+++ Data records +++
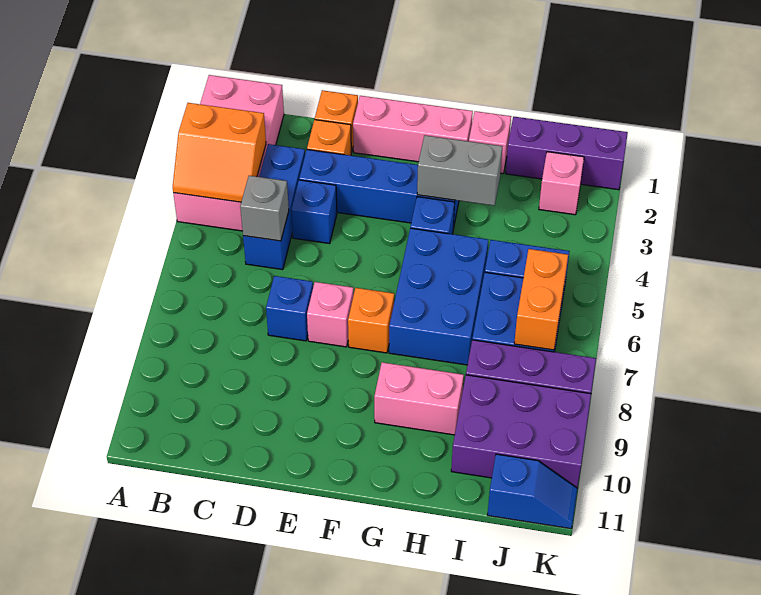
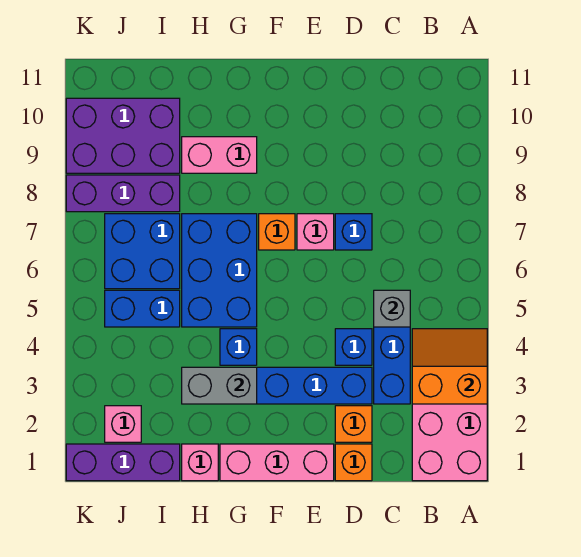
orange brick J6:J7 level 2 -> none
blue slope J11:K11 level 1 top J -> none

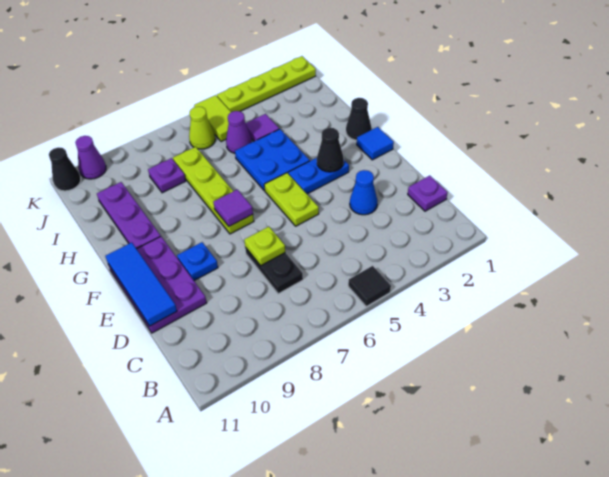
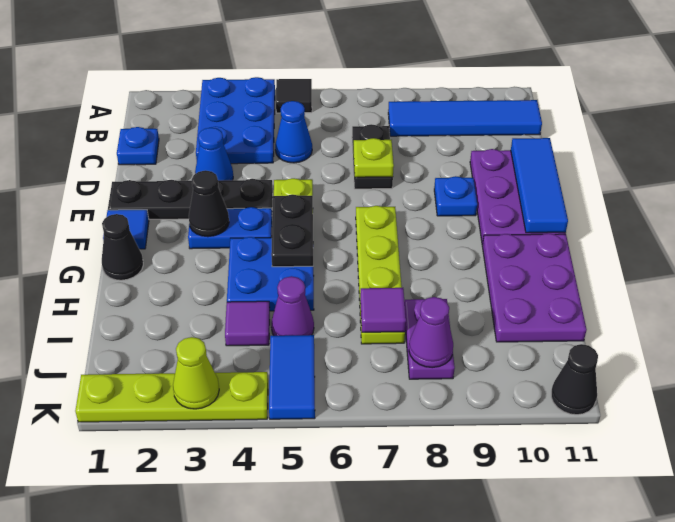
none -> blue plate A3:C4 level 1
none -> blue tile B8:B11 level 1
purple plate C1 level 1 -> blue plate C1 level 1
none -> blue cone C5 level 1
none -> black plate E1:E4 level 1
none -> black plate F5:G5 level 2
purple tile F7 level 2 -> purple tile I7 level 2
purple plate G10:I10 level 1 -> purple plate G10:I11 level 1
purple plate I8 level 1 -> purple plate I8:J8 level 1
lime tile J5:K5 level 1 -> blue tile J5:K5 level 1
lime cone J6 level 1 -> lime cone K3 level 2
purple cone K10 level 1 -> purple cone J8 level 2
+++
Task directions:
In the entries above, count the lines that contain the string "none" and reply with the number only.

Expected answer:
7